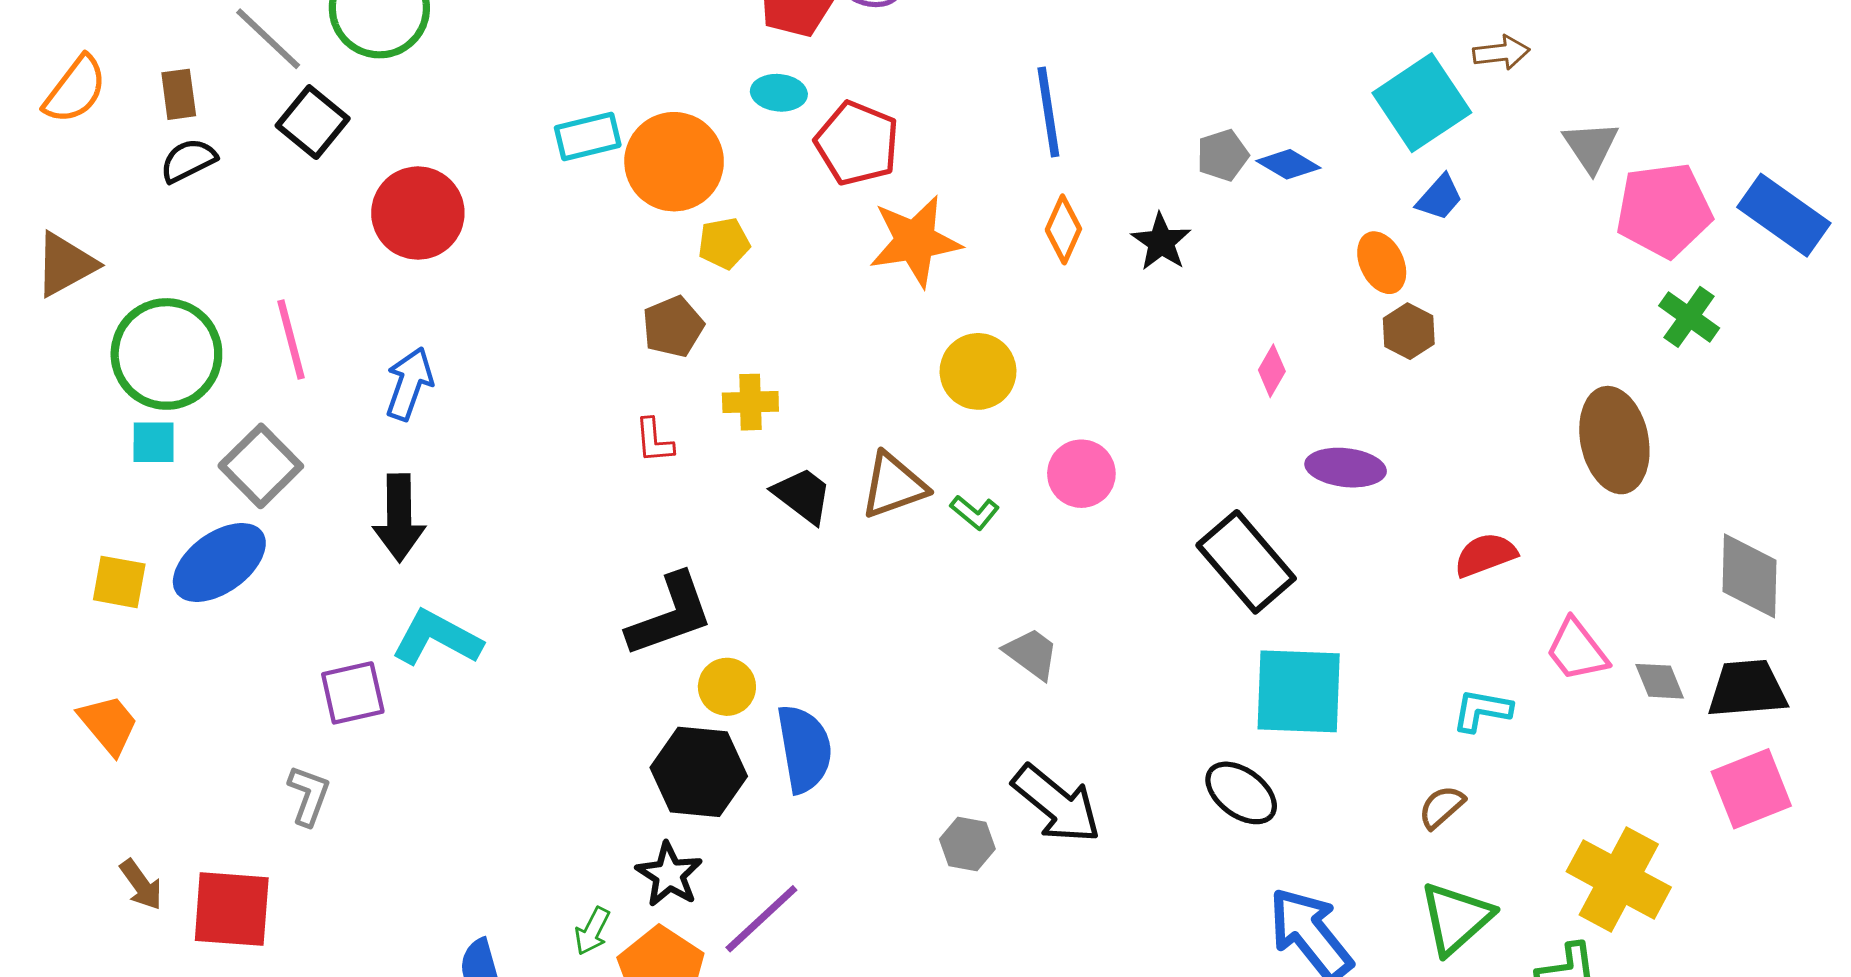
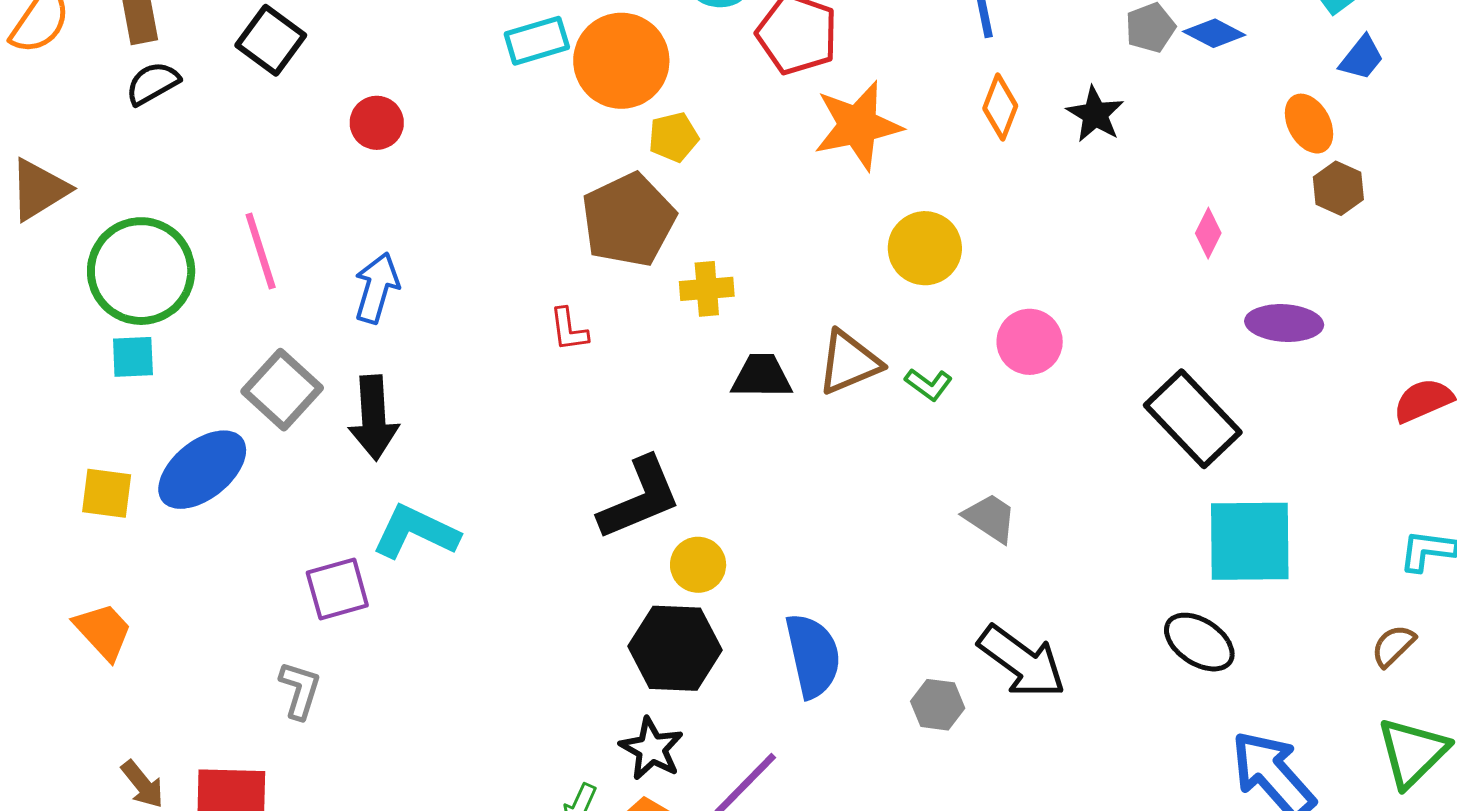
red circle: (418, 213) -> (377, 123), size x0.6
brown pentagon: (673, 327) -> (628, 220), size x1.6
red L-shape: (654, 440) -> (569, 330), moved
gray square: (261, 466) -> (282, 390), moved
black trapezoid: (803, 495) -> (762, 376), turned -34
blue semicircle: (804, 749) -> (813, 656), moved

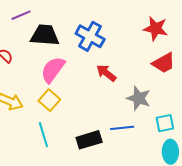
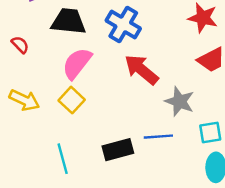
red arrow: (106, 73) -> (141, 70), size x1.4
cyan line: (43, 135) -> (63, 159), moved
———
#### [DIRECTIONS FOR THIS TASK]
Text only, pictures out: give every record again as written.

#### [RESULT OF THE TASK]
red circle: (418, 213) -> (377, 123), size x0.6
brown pentagon: (673, 327) -> (628, 220), size x1.6
red L-shape: (654, 440) -> (569, 330), moved
gray square: (261, 466) -> (282, 390), moved
black trapezoid: (803, 495) -> (762, 376), turned -34
blue semicircle: (804, 749) -> (813, 656), moved

red arrow: (106, 73) -> (141, 70), size x1.4
cyan line: (43, 135) -> (63, 159), moved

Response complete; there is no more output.